> _Records for the task_:
-------
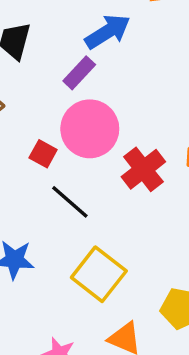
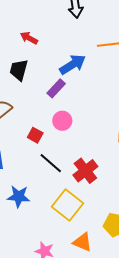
pink circle: (90, 129) -> (62, 121), size x0.6
red cross: (143, 169) -> (85, 171), moved

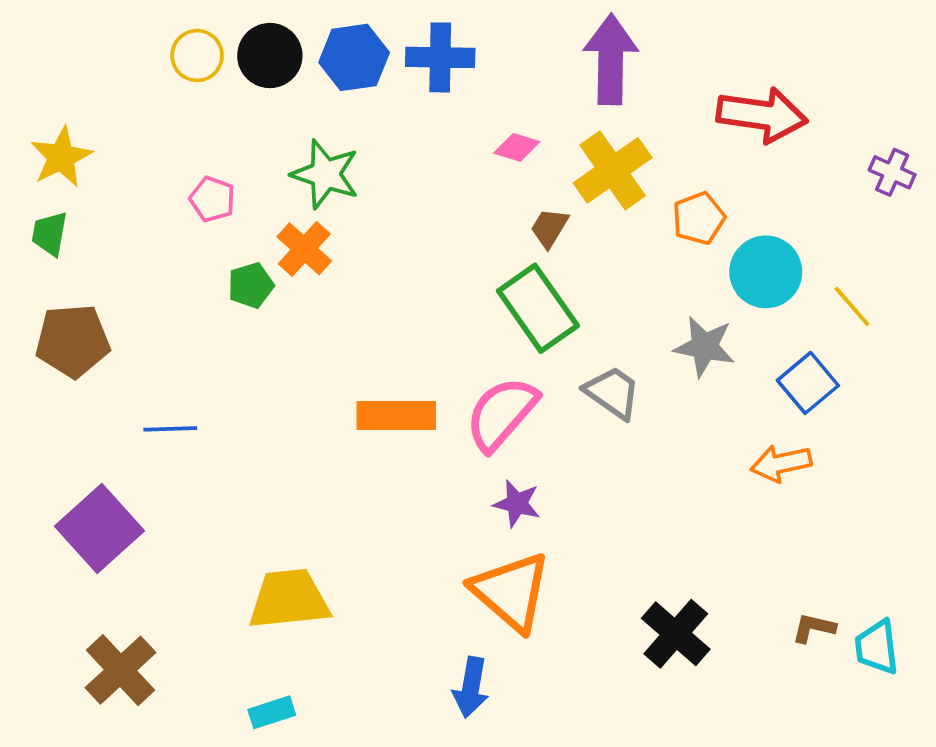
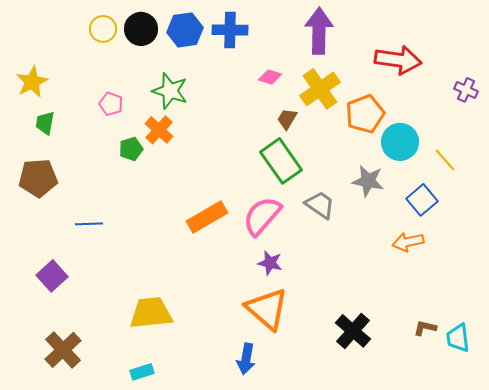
orange pentagon: (699, 218) -> (365, 114), size x1.4
green trapezoid: (50, 234) -> (45, 123), moved
orange rectangle: (396, 415) -> (207, 217), turned -30
purple square: (99, 528) -> (52, 276), size x0.7

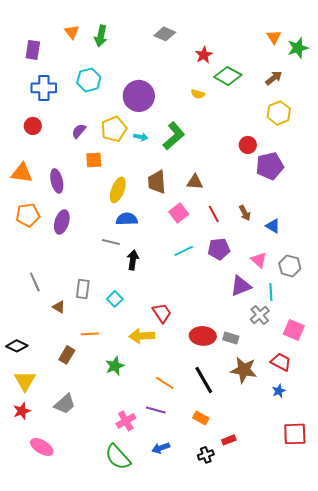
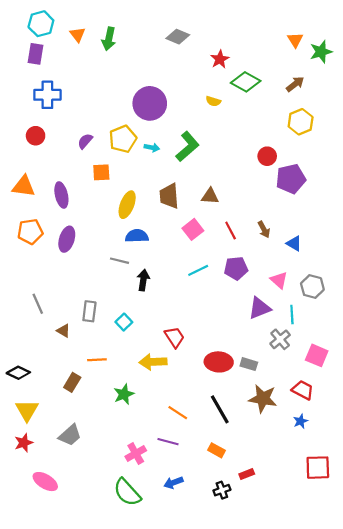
cyan hexagon: (89, 80) -> (41, 24), moved

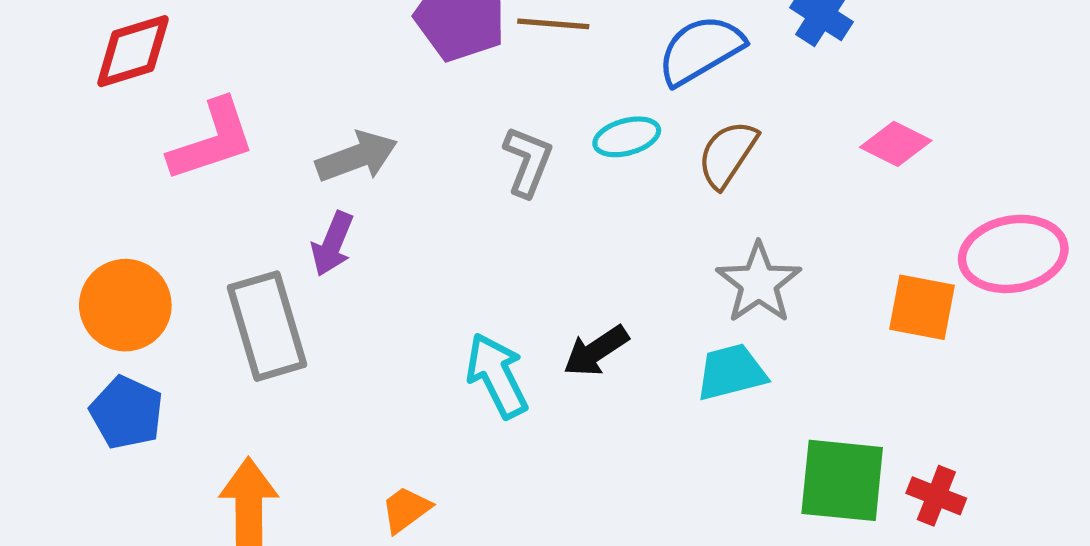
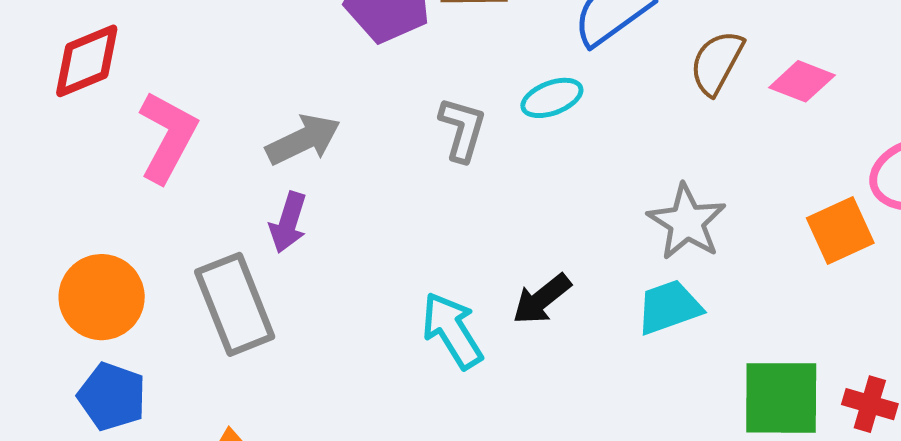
pink L-shape: (212, 140) -> (168, 137), turned -38
brown semicircle: (727, 154) -> (717, 63), moved
orange square: (922, 307) -> (840, 230), turned -30

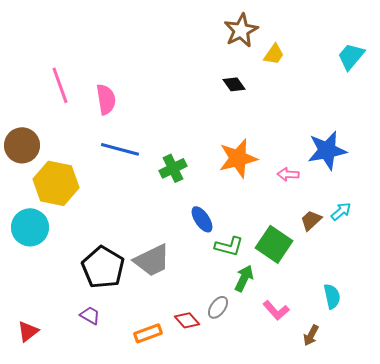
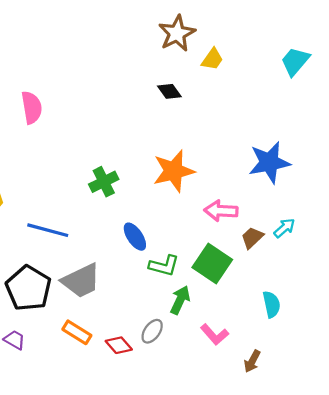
blue line: (120, 149) -> (48, 230), moved
pink arrow: (288, 174) -> (221, 211), moved, size x1.4
cyan semicircle: (332, 296) -> (271, 304), moved
orange rectangle: (148, 333) -> (77, 332), moved, turned 52

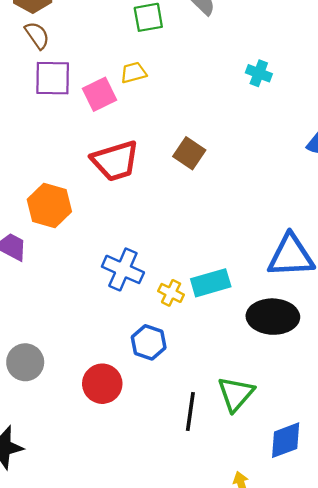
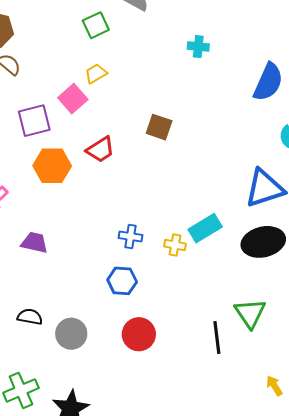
purple square: (53, 78) -> (34, 121), moved
red trapezoid: (115, 161) -> (100, 150), size x0.7
orange hexagon: (49, 206) -> (52, 166), moved
blue cross: (123, 269) -> (131, 237), size x0.7
blue hexagon: (149, 342) -> (122, 281), moved

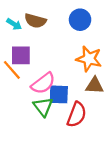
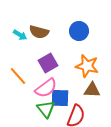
purple square: (21, 55) -> (48, 63), moved, turned -30

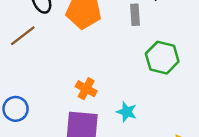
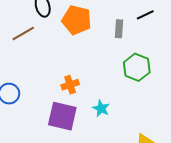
orange cross: (86, 89) -> (70, 85), turned 36

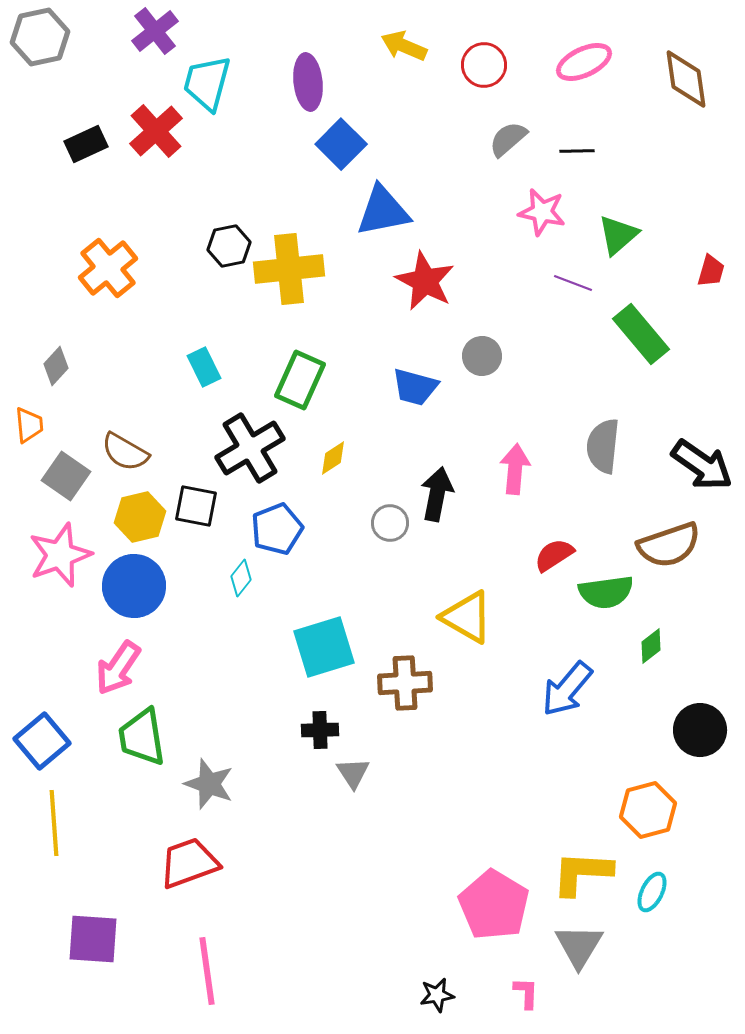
-------
All of the data must be repeated exactly, except for the pictures.

pink circle: (90, 129) -> (62, 121), size x0.6
red cross: (143, 169) -> (85, 171), moved

orange pentagon: (699, 218) -> (365, 114), size x1.4
green trapezoid: (50, 234) -> (45, 123), moved
orange rectangle: (396, 415) -> (207, 217), turned -30
purple square: (99, 528) -> (52, 276), size x0.7

cyan hexagon: (89, 80) -> (41, 24), moved

pink L-shape: (212, 140) -> (168, 137), turned -38
brown semicircle: (727, 154) -> (717, 63), moved
orange square: (922, 307) -> (840, 230), turned -30

blue line: (120, 149) -> (48, 230), moved
pink arrow: (288, 174) -> (221, 211), moved, size x1.4
cyan semicircle: (332, 296) -> (271, 304), moved
orange rectangle: (148, 333) -> (77, 332), moved, turned 52

purple square: (53, 78) -> (34, 121), moved
red trapezoid: (115, 161) -> (100, 150), size x0.7
orange hexagon: (49, 206) -> (52, 166), moved
blue cross: (123, 269) -> (131, 237), size x0.7
blue hexagon: (149, 342) -> (122, 281), moved

purple square: (21, 55) -> (48, 63), moved, turned -30

orange cross: (86, 89) -> (70, 85), turned 36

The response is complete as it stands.